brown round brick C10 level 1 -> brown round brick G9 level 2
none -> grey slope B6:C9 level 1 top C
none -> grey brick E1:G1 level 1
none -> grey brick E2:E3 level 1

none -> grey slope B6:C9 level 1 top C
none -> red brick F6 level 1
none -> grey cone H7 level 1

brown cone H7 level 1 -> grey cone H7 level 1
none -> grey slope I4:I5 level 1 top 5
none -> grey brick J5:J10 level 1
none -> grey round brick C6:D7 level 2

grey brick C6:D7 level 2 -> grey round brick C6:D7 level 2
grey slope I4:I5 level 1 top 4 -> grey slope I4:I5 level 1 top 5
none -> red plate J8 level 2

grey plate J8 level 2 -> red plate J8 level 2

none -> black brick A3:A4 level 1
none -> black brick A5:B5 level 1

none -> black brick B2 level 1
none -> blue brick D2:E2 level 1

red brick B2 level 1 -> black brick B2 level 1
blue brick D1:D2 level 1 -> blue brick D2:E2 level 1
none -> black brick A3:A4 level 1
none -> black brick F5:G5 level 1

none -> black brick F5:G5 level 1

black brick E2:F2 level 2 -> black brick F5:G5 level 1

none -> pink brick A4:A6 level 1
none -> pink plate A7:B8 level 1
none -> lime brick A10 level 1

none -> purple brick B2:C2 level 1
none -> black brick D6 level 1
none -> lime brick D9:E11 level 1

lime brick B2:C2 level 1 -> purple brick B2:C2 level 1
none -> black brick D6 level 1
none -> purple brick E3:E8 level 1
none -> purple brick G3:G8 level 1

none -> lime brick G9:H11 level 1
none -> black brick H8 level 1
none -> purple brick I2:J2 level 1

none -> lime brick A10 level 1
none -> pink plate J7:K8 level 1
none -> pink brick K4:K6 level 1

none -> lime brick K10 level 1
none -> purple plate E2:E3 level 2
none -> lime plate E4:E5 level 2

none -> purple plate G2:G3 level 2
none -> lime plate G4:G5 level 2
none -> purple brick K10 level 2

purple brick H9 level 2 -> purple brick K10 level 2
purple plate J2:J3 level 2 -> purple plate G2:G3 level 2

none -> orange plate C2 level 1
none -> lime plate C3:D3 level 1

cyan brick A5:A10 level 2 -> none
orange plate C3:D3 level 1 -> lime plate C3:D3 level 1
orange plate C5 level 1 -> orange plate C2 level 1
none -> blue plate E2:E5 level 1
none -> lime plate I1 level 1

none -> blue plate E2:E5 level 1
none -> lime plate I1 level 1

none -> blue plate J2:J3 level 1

_What the exercise asks_
Among the entries, find every line holding "lime" and return it.

_Reply to the exercise_
none -> lime brick A10 level 1
none -> lime brick D9:E11 level 1
lime brick B2:C2 level 1 -> purple brick B2:C2 level 1
none -> lime brick G9:H11 level 1
none -> lime brick A10 level 1
none -> lime brick K10 level 1
none -> lime plate E4:E5 level 2
none -> lime plate G4:G5 level 2
none -> lime plate C3:D3 level 1
orange plate C3:D3 level 1 -> lime plate C3:D3 level 1
none -> lime plate I1 level 1
none -> lime plate I1 level 1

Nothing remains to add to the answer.